◆ Work to be completed:
Repeat the data exactly as it stands.

-- Excerpted data follows --

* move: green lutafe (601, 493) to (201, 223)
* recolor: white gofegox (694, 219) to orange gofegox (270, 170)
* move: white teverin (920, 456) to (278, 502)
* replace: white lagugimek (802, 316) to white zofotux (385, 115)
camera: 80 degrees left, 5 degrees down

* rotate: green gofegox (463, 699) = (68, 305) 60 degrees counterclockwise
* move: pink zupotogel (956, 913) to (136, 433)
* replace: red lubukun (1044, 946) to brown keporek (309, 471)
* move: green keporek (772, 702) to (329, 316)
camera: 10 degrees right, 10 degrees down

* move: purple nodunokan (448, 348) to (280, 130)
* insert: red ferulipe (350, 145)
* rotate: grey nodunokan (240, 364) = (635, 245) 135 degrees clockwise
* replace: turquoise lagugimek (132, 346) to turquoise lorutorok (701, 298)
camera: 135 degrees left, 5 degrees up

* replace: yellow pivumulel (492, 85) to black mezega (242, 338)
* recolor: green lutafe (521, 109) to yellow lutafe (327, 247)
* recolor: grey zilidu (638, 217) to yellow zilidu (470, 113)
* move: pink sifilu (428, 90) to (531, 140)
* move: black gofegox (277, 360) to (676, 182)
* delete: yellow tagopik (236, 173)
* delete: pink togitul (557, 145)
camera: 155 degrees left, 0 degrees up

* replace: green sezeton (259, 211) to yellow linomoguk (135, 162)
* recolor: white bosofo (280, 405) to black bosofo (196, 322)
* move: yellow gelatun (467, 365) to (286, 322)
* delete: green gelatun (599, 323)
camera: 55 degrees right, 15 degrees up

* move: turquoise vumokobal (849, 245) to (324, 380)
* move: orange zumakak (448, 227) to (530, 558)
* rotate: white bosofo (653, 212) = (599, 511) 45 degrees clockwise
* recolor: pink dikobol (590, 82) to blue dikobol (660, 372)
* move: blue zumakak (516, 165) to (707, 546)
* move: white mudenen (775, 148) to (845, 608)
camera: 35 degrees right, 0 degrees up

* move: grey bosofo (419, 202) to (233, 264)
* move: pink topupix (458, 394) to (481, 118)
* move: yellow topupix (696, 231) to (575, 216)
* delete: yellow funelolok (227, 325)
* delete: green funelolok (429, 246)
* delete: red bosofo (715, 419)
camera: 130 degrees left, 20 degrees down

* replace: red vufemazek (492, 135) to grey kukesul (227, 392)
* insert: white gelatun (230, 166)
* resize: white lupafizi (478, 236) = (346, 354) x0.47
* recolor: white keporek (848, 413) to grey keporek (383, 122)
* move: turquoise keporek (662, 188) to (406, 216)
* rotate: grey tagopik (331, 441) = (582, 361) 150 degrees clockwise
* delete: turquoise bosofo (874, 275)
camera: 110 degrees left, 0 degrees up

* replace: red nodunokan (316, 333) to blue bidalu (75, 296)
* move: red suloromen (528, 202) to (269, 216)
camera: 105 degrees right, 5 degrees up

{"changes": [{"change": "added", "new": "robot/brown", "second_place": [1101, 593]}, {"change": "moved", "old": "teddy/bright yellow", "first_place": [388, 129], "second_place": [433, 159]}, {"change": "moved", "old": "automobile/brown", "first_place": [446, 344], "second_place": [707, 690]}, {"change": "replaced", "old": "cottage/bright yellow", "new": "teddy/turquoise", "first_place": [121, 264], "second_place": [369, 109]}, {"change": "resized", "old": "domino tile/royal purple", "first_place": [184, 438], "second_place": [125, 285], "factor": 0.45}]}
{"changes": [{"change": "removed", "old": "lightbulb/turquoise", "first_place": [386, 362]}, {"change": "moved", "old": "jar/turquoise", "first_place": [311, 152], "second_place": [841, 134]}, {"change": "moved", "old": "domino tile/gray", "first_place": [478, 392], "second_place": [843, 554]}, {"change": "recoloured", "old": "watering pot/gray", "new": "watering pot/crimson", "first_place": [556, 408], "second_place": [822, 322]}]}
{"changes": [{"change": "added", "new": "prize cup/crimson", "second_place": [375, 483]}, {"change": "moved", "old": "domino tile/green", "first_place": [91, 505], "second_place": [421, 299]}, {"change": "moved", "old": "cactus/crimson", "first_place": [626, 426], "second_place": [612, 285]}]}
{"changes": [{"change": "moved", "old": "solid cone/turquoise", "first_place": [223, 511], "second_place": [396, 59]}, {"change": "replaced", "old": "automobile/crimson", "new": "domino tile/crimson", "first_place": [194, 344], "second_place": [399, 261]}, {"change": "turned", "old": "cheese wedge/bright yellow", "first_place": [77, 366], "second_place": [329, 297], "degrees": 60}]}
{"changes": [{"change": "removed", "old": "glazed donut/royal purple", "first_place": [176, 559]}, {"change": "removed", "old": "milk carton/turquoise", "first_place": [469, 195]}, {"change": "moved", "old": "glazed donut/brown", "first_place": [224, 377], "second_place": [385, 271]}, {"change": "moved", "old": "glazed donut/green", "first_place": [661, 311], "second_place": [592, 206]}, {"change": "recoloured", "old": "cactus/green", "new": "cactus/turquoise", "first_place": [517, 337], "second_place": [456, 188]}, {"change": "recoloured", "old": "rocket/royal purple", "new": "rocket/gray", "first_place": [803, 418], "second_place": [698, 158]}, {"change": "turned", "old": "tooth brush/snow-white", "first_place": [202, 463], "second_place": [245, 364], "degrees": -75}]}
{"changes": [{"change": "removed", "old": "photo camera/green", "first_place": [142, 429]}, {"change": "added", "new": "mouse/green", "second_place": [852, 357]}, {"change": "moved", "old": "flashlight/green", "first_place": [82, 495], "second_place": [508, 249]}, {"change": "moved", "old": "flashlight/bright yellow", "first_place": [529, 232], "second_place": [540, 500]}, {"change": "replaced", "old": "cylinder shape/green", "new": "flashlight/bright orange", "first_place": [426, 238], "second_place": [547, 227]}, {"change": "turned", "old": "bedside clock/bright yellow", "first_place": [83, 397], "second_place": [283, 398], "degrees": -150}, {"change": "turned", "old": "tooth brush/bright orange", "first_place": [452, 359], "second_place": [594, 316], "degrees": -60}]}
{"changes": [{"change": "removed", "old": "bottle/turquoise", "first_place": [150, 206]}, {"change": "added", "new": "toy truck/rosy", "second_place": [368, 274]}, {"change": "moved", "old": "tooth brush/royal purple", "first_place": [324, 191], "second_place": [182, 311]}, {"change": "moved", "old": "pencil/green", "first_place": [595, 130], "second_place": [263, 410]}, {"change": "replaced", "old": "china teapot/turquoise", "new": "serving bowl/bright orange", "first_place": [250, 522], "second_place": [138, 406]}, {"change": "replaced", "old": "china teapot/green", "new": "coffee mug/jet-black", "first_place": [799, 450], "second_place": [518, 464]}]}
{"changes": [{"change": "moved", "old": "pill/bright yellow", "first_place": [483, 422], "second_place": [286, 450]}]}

-- Excerpted data concluded --

◆ Answer to this task:
* move: green lutafe (601, 493) to (201, 223)
* recolor: white gofegox (694, 219) to orange gofegox (270, 170)
* move: white teverin (920, 456) to (278, 502)
* replace: white lagugimek (802, 316) to white zofotux (385, 115)
camera: 80 degrees left, 5 degrees down

* rotate: green gofegox (463, 699) = (68, 305) 60 degrees counterclockwise
* move: pink zupotogel (956, 913) to (136, 433)
* replace: red lubukun (1044, 946) to brown keporek (309, 471)
* move: green keporek (772, 702) to (329, 316)
camera: 10 degrees right, 10 degrees down

* move: purple nodunokan (448, 348) to (280, 130)
* insert: red ferulipe (350, 145)
* rotate: grey nodunokan (240, 364) = (635, 245) 135 degrees clockwise
* replace: turquoise lagugimek (132, 346) to turquoise lorutorok (701, 298)
camera: 135 degrees left, 5 degrees up

* replace: yellow pivumulel (492, 85) to black mezega (242, 338)
* recolor: green lutafe (521, 109) to yellow lutafe (327, 247)
* recolor: grey zilidu (638, 217) to yellow zilidu (470, 113)
* move: pink sifilu (428, 90) to (531, 140)
* move: black gofegox (277, 360) to (676, 182)
* delete: yellow tagopik (236, 173)
* delete: pink togitul (557, 145)
camera: 155 degrees left, 0 degrees up

* replace: green sezeton (259, 211) to yellow linomoguk (135, 162)
* recolor: white bosofo (280, 405) to black bosofo (196, 322)
* move: yellow gelatun (467, 365) to (286, 322)
* delete: green gelatun (599, 323)
camera: 55 degrees right, 15 degrees up

* move: turquoise vumokobal (849, 245) to (324, 380)
* move: orange zumakak (448, 227) to (530, 558)
* rotate: white bosofo (653, 212) = (599, 511) 45 degrees clockwise
* recolor: pink dikobol (590, 82) to blue dikobol (660, 372)
* move: blue zumakak (516, 165) to (707, 546)
* move: white mudenen (775, 148) to (845, 608)
camera: 35 degrees right, 0 degrees up

* move: grey bosofo (419, 202) to (233, 264)
* move: pink topupix (458, 394) to (481, 118)
* move: yellow topupix (696, 231) to (575, 216)
* delete: yellow funelolok (227, 325)
* delete: green funelolok (429, 246)
* delete: red bosofo (715, 419)
camera: 130 degrees left, 20 degrees down

* replace: red vufemazek (492, 135) to grey kukesul (227, 392)
* insert: white gelatun (230, 166)
* resize: white lupafizi (478, 236) = (346, 354) x0.47
* recolor: white keporek (848, 413) to grey keporek (383, 122)
* move: turquoise keporek (662, 188) to (406, 216)
* rotate: grey tagopik (331, 441) = (582, 361) 150 degrees clockwise
* delete: turquoise bosofo (874, 275)
camera: 110 degrees left, 0 degrees up

* replace: red nodunokan (316, 333) to blue bidalu (75, 296)
* move: red suloromen (528, 202) to (269, 216)
camera: 105 degrees right, 5 degrees up

{"changes": [{"change": "added", "new": "robot/brown", "second_place": [1101, 593]}, {"change": "moved", "old": "teddy/bright yellow", "first_place": [388, 129], "second_place": [433, 159]}, {"change": "moved", "old": "automobile/brown", "first_place": [446, 344], "second_place": [707, 690]}, {"change": "replaced", "old": "cottage/bright yellow", "new": "teddy/turquoise", "first_place": [121, 264], "second_place": [369, 109]}, {"change": "resized", "old": "domino tile/royal purple", "first_place": [184, 438], "second_place": [125, 285], "factor": 0.45}]}
{"changes": [{"change": "removed", "old": "lightbulb/turquoise", "first_place": [386, 362]}, {"change": "moved", "old": "jar/turquoise", "first_place": [311, 152], "second_place": [841, 134]}, {"change": "moved", "old": "domino tile/gray", "first_place": [478, 392], "second_place": [843, 554]}, {"change": "recoloured", "old": "watering pot/gray", "new": "watering pot/crimson", "first_place": [556, 408], "second_place": [822, 322]}]}
{"changes": [{"change": "added", "new": "prize cup/crimson", "second_place": [375, 483]}, {"change": "moved", "old": "domino tile/green", "first_place": [91, 505], "second_place": [421, 299]}, {"change": "moved", "old": "cactus/crimson", "first_place": [626, 426], "second_place": [612, 285]}]}
{"changes": [{"change": "moved", "old": "solid cone/turquoise", "first_place": [223, 511], "second_place": [396, 59]}, {"change": "replaced", "old": "automobile/crimson", "new": "domino tile/crimson", "first_place": [194, 344], "second_place": [399, 261]}, {"change": "turned", "old": "cheese wedge/bright yellow", "first_place": [77, 366], "second_place": [329, 297], "degrees": 60}]}
{"changes": [{"change": "removed", "old": "glazed donut/royal purple", "first_place": [176, 559]}, {"change": "removed", "old": "milk carton/turquoise", "first_place": [469, 195]}, {"change": "moved", "old": "glazed donut/brown", "first_place": [224, 377], "second_place": [385, 271]}, {"change": "moved", "old": "glazed donut/green", "first_place": [661, 311], "second_place": [592, 206]}, {"change": "recoloured", "old": "cactus/green", "new": "cactus/turquoise", "first_place": [517, 337], "second_place": [456, 188]}, {"change": "recoloured", "old": "rocket/royal purple", "new": "rocket/gray", "first_place": [803, 418], "second_place": [698, 158]}, {"change": "turned", "old": "tooth brush/snow-white", "first_place": [202, 463], "second_place": [245, 364], "degrees": -75}]}
{"changes": [{"change": "removed", "old": "photo camera/green", "first_place": [142, 429]}, {"change": "added", "new": "mouse/green", "second_place": [852, 357]}, {"change": "moved", "old": "flashlight/green", "first_place": [82, 495], "second_place": [508, 249]}, {"change": "moved", "old": "flashlight/bright yellow", "first_place": [529, 232], "second_place": [540, 500]}, {"change": "replaced", "old": "cylinder shape/green", "new": "flashlight/bright orange", "first_place": [426, 238], "second_place": [547, 227]}, {"change": "turned", "old": "bedside clock/bright yellow", "first_place": [83, 397], "second_place": [283, 398], "degrees": -150}, {"change": "turned", "old": "tooth brush/bright orange", "first_place": [452, 359], "second_place": [594, 316], "degrees": -60}]}
{"changes": [{"change": "removed", "old": "bottle/turquoise", "first_place": [150, 206]}, {"change": "added", "new": "toy truck/rosy", "second_place": [368, 274]}, {"change": "moved", "old": "tooth brush/royal purple", "first_place": [324, 191], "second_place": [182, 311]}, {"change": "moved", "old": "pencil/green", "first_place": [595, 130], "second_place": [263, 410]}, {"change": "replaced", "old": "china teapot/turquoise", "new": "serving bowl/bright orange", "first_place": [250, 522], "second_place": [138, 406]}, {"change": "replaced", "old": "china teapot/green", "new": "coffee mug/jet-black", "first_place": [799, 450], "second_place": [518, 464]}]}
{"changes": [{"change": "moved", "old": "pill/bright yellow", "first_place": [483, 422], "second_place": [286, 450]}]}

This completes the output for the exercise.